**Task requirements**
For the records that follow, please set down exactly the lines between the one holding "orange glasses [180,117,264,193] -> none" and the one holding "grey camera [666,181,752,263]", inclusive, and only those.
#### Exercise input ####
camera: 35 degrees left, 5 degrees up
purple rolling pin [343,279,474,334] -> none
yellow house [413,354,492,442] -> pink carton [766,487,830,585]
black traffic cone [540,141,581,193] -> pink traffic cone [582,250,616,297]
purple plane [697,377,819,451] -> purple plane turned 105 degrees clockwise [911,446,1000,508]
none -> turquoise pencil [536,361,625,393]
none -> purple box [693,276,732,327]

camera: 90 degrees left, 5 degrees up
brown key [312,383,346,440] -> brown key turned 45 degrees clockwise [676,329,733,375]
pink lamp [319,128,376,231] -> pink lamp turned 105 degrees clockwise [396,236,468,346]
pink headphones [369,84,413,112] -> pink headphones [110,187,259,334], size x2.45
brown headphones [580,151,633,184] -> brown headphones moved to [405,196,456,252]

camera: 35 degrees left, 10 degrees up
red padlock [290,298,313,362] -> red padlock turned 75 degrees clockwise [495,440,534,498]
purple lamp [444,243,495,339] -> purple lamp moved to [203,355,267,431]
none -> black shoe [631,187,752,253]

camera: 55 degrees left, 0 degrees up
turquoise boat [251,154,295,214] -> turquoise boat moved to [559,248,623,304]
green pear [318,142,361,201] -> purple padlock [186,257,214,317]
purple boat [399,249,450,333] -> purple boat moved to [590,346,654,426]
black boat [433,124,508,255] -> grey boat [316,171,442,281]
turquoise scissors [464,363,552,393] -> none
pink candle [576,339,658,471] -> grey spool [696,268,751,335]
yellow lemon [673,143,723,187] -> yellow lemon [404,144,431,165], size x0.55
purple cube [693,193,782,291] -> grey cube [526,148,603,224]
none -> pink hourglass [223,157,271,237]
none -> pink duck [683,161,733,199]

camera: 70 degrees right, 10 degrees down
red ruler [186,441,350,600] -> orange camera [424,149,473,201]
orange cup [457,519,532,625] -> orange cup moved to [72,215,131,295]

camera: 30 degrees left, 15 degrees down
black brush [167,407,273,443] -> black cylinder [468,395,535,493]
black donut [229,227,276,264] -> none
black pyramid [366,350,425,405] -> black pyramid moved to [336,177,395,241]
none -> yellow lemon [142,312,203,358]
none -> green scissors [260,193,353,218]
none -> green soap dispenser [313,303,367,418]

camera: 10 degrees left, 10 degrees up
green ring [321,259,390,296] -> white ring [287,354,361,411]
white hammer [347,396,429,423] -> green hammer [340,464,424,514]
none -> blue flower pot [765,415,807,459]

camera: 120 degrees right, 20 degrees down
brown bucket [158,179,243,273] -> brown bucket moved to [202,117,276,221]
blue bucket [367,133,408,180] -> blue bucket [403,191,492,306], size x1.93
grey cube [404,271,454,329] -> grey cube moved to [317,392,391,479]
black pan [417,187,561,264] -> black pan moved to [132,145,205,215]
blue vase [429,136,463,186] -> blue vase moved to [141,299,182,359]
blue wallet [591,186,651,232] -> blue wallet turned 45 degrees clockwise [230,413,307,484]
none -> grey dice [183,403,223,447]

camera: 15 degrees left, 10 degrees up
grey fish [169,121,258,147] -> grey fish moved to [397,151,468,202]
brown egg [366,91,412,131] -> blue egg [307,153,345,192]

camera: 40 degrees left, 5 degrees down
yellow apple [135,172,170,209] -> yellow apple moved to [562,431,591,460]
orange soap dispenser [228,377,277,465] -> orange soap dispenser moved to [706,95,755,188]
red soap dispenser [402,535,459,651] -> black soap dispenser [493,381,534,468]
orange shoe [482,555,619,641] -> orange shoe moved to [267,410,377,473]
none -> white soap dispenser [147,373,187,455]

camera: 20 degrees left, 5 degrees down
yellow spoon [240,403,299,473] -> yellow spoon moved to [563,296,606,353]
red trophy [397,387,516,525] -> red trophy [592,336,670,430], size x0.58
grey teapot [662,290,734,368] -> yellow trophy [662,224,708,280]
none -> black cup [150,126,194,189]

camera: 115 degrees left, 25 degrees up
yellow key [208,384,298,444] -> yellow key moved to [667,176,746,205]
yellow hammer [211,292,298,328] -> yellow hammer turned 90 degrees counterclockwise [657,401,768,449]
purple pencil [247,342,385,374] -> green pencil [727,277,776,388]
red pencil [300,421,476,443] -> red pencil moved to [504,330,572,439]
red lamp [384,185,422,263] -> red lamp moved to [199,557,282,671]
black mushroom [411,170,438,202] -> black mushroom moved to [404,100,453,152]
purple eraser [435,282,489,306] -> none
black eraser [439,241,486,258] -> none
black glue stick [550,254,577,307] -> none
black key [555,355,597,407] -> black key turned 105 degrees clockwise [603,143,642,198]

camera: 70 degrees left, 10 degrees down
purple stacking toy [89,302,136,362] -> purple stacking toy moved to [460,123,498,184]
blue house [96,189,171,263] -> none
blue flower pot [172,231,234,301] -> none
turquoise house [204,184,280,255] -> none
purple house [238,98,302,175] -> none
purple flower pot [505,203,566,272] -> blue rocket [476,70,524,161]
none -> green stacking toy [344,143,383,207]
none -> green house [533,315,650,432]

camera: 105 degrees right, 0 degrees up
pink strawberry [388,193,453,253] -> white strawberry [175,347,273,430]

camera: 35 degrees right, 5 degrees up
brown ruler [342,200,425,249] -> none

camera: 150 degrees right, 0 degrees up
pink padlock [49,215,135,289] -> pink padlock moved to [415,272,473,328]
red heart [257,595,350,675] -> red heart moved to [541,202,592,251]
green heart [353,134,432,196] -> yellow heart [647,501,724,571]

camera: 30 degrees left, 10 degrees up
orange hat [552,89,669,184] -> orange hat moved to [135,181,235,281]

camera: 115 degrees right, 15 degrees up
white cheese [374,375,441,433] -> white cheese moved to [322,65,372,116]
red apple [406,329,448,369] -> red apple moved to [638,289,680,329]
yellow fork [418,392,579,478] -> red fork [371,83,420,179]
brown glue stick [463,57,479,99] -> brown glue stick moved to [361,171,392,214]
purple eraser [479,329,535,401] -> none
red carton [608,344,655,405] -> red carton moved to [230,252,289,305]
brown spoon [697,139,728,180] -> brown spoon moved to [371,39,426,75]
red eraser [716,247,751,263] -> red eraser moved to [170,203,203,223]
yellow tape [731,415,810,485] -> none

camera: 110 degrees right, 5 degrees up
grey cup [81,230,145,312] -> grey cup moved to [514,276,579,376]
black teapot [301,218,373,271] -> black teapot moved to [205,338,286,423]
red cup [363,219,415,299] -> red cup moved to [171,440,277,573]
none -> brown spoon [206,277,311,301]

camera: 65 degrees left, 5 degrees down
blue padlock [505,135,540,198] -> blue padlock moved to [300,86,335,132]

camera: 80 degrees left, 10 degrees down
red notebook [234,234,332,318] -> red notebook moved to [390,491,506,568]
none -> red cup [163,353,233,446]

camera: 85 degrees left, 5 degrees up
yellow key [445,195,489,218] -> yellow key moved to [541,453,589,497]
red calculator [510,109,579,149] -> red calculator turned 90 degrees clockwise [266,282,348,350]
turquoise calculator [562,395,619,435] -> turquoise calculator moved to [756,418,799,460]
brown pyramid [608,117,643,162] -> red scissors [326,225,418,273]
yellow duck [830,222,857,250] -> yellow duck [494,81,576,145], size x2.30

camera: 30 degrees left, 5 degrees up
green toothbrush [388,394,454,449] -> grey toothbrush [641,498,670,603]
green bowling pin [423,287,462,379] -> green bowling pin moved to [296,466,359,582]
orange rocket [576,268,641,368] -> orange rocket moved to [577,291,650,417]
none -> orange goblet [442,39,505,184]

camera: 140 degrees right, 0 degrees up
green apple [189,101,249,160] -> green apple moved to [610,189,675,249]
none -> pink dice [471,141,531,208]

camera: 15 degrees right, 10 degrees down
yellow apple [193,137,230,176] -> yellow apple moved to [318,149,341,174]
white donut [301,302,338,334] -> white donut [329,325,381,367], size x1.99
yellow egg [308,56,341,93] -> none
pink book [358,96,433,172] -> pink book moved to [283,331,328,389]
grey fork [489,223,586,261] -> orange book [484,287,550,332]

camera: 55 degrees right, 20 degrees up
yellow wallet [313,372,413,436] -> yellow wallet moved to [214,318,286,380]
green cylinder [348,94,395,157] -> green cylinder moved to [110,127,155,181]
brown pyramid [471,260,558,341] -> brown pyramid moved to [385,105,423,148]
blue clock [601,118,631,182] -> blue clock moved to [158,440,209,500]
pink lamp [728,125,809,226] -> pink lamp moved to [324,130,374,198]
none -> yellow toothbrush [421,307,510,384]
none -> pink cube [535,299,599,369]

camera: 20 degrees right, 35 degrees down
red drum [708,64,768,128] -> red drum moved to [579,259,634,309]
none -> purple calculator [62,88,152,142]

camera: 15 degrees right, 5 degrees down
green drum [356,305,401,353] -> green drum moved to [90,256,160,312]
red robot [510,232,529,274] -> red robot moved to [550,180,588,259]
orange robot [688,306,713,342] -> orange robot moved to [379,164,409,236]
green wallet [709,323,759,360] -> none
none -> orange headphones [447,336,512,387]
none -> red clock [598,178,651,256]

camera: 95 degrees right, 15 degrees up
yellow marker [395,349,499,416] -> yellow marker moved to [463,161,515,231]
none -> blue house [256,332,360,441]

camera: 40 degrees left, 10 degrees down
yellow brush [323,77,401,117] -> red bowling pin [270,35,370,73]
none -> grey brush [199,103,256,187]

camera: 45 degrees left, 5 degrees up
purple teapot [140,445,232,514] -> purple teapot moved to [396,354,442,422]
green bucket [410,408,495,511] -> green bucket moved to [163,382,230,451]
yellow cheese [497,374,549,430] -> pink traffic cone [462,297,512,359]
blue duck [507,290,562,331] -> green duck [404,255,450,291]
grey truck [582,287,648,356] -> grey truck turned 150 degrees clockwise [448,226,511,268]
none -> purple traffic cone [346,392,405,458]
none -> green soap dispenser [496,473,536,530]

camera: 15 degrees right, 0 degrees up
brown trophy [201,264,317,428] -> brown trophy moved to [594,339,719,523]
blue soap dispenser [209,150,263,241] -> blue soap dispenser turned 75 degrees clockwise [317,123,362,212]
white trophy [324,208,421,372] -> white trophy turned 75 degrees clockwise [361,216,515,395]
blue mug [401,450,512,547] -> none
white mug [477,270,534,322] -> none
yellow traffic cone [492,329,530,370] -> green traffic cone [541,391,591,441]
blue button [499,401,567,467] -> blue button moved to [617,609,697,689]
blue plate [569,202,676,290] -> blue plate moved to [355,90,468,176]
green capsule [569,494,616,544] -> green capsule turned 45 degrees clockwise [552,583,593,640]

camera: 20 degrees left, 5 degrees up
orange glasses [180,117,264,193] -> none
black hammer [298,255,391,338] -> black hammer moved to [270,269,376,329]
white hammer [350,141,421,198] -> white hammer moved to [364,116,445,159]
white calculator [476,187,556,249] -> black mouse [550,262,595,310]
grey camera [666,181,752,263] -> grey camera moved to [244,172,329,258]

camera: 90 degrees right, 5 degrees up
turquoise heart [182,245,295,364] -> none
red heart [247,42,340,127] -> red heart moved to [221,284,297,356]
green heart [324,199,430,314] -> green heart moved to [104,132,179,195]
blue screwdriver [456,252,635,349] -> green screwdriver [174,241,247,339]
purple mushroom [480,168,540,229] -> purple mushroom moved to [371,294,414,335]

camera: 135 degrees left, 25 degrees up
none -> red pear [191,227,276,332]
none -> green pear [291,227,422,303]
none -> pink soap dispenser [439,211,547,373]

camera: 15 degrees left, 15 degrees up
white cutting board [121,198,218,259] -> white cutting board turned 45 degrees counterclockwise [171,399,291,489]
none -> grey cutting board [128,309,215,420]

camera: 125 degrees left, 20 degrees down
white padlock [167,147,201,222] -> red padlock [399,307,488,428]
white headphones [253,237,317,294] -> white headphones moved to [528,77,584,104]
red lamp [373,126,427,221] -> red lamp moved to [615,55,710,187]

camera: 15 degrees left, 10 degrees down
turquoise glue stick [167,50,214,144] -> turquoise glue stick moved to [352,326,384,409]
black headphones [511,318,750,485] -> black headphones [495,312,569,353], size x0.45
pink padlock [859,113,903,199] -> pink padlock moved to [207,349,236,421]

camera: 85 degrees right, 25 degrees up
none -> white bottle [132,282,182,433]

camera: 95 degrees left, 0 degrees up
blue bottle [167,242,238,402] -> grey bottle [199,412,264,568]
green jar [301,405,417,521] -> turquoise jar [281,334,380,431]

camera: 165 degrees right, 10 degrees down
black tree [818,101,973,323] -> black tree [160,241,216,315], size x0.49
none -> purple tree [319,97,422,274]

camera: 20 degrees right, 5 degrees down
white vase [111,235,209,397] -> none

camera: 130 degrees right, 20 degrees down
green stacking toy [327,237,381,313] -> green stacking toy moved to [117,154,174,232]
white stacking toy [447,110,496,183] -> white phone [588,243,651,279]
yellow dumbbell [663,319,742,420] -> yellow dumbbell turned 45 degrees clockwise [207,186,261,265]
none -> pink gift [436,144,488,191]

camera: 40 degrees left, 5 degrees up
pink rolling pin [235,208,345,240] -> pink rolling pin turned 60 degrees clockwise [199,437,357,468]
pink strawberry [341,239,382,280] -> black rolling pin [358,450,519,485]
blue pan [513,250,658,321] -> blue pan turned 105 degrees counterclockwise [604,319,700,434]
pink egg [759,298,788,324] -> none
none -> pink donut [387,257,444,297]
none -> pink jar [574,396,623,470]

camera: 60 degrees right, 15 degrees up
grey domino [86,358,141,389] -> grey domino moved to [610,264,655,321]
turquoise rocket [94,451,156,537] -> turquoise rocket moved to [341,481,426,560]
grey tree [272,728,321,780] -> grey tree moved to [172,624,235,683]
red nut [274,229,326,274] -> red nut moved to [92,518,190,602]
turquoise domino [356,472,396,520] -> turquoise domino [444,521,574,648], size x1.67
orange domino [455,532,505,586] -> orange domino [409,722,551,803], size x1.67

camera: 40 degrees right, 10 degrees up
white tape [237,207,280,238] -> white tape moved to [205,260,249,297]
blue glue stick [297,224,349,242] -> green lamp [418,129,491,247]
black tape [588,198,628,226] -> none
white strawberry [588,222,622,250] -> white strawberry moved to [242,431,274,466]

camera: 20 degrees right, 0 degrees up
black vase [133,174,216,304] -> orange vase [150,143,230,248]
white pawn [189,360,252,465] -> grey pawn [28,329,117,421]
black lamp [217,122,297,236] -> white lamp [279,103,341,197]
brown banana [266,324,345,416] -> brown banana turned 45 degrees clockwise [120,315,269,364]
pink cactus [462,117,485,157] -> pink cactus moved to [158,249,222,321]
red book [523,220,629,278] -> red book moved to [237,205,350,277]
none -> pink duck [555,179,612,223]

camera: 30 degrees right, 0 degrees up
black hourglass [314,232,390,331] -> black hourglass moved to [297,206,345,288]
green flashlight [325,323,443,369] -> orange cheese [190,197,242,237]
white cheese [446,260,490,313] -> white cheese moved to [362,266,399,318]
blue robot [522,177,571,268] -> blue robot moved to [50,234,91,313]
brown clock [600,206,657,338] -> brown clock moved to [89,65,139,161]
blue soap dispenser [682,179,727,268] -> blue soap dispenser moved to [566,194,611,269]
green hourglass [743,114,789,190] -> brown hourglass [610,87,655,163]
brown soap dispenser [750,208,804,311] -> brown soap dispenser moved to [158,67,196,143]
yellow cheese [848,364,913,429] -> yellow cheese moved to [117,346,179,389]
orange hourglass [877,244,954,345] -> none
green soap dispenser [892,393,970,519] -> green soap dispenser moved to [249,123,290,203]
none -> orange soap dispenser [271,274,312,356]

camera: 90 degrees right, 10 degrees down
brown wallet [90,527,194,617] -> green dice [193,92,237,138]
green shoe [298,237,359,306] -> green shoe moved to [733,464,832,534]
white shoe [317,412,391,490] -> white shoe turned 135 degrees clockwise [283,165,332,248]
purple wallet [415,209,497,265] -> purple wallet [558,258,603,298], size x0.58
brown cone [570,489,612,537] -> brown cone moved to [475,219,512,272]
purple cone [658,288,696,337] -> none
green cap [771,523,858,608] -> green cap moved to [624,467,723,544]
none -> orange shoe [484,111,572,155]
####
**Solution below**
orange glasses [180,117,264,193] -> none
black hammer [298,255,391,338] -> black hammer moved to [270,269,376,329]
white hammer [350,141,421,198] -> white hammer moved to [364,116,445,159]
white calculator [476,187,556,249] -> black mouse [550,262,595,310]
grey camera [666,181,752,263] -> grey camera moved to [244,172,329,258]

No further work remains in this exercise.